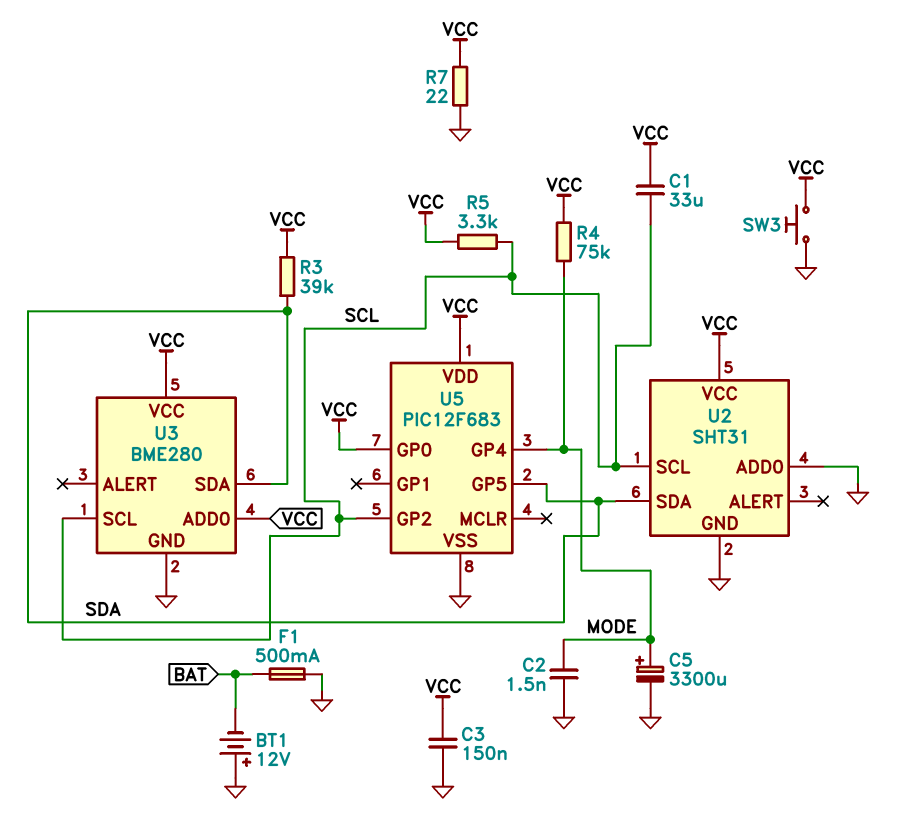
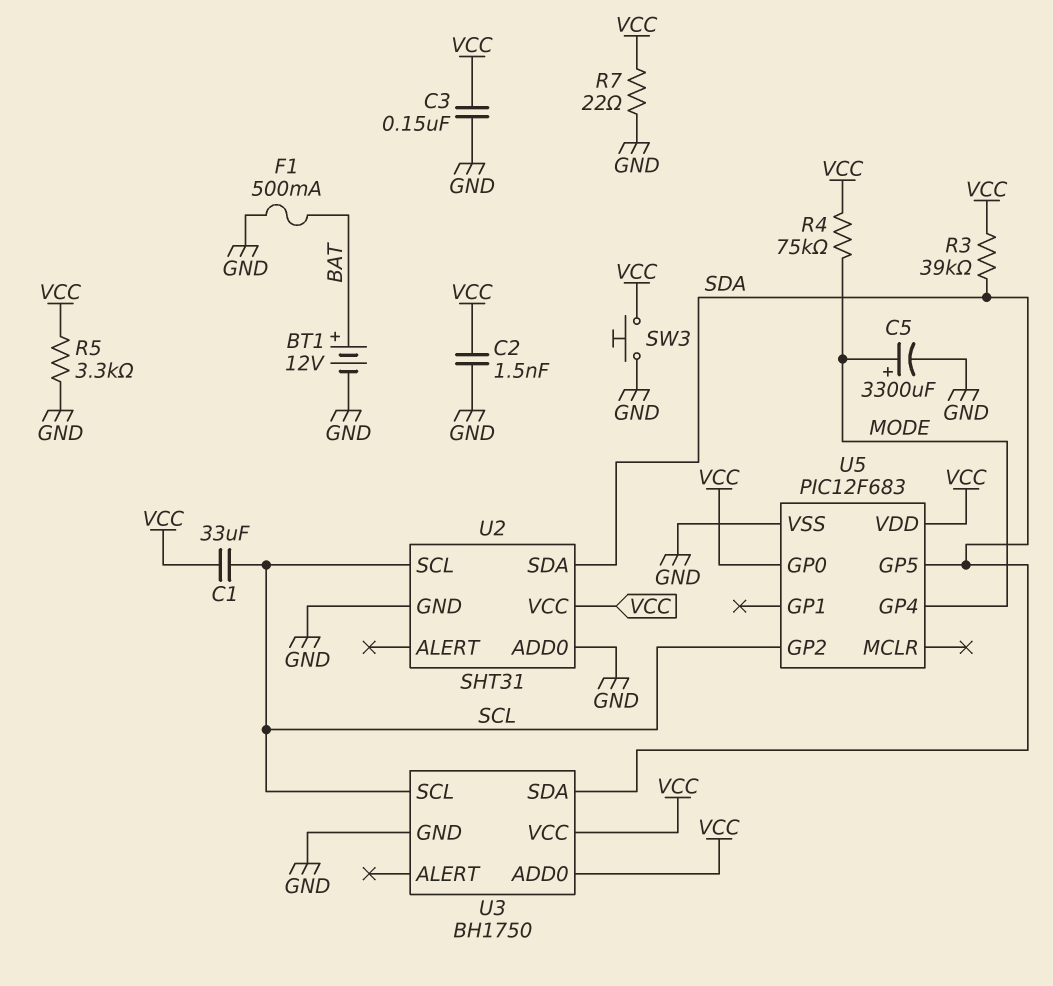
BT1: 12V (plus GND, minus BAT) -> 12V (plus BAT, minus GND)
C2: 1.5nF (GND, MODE) -> 1.5nF (GND, VCC)
R5: 3.3k (SCL, VCC) -> 3.3k (GND, VCC)
U3: BME280 -> BH1750

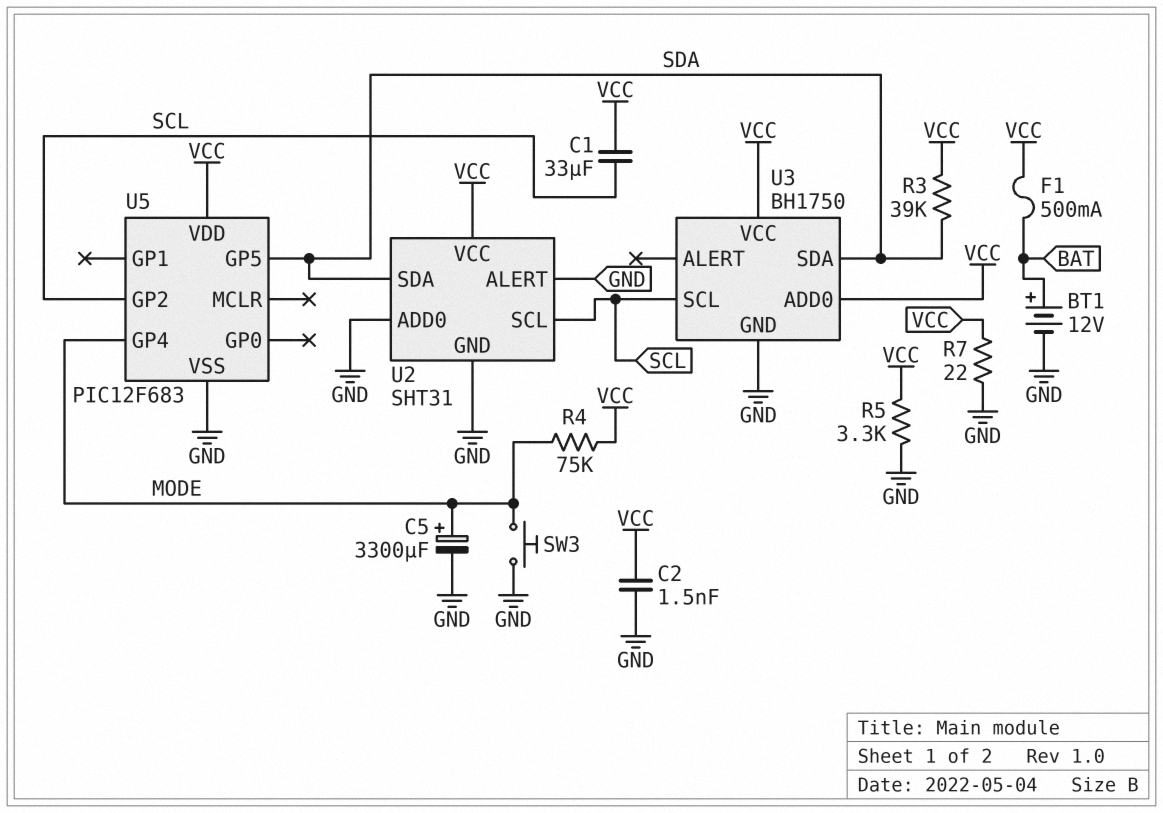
C3: 150nF (GND, VCC) -> none
F1: 500mA (BAT, GND) -> 500mA (BAT, VCC)
SW3: button (GND, VCC) -> button (GND, MODE)
U2 pin ALERT: none -> GND
U5 pin GP0: VCC -> none

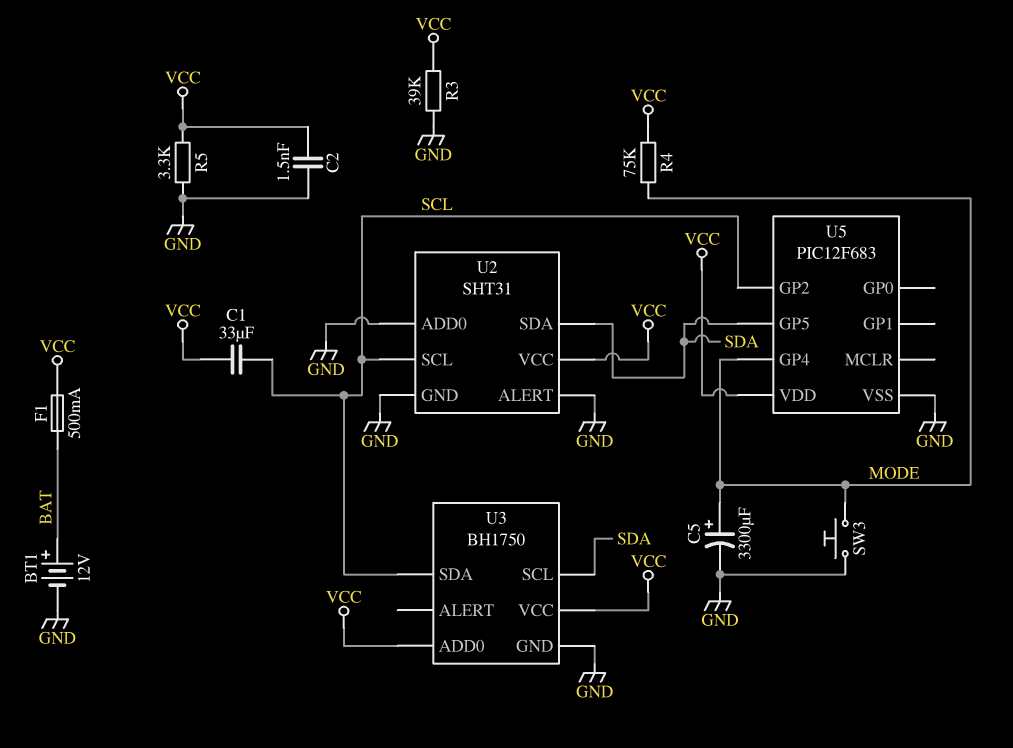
R3: 39k (SDA, VCC) -> 39k (GND, VCC)
R7: 22 (GND, VCC) -> none
U3 pin SCL: SCL -> SDA
U3 pin SDA: SDA -> SCL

****************************************

### Exercise requirements
Reproduce each line above precisely, with no pictures.

### Result of this task
BT1: 12V (plus GND, minus BAT) -> 12V (plus BAT, minus GND)
C2: 1.5nF (GND, MODE) -> 1.5nF (GND, VCC)
R5: 3.3k (SCL, VCC) -> 3.3k (GND, VCC)
U3: BME280 -> BH1750

C3: 150nF (GND, VCC) -> none
F1: 500mA (BAT, GND) -> 500mA (BAT, VCC)
SW3: button (GND, VCC) -> button (GND, MODE)
U2 pin ALERT: none -> GND
U5 pin GP0: VCC -> none

R3: 39k (SDA, VCC) -> 39k (GND, VCC)
R7: 22 (GND, VCC) -> none
U3 pin SCL: SCL -> SDA
U3 pin SDA: SDA -> SCL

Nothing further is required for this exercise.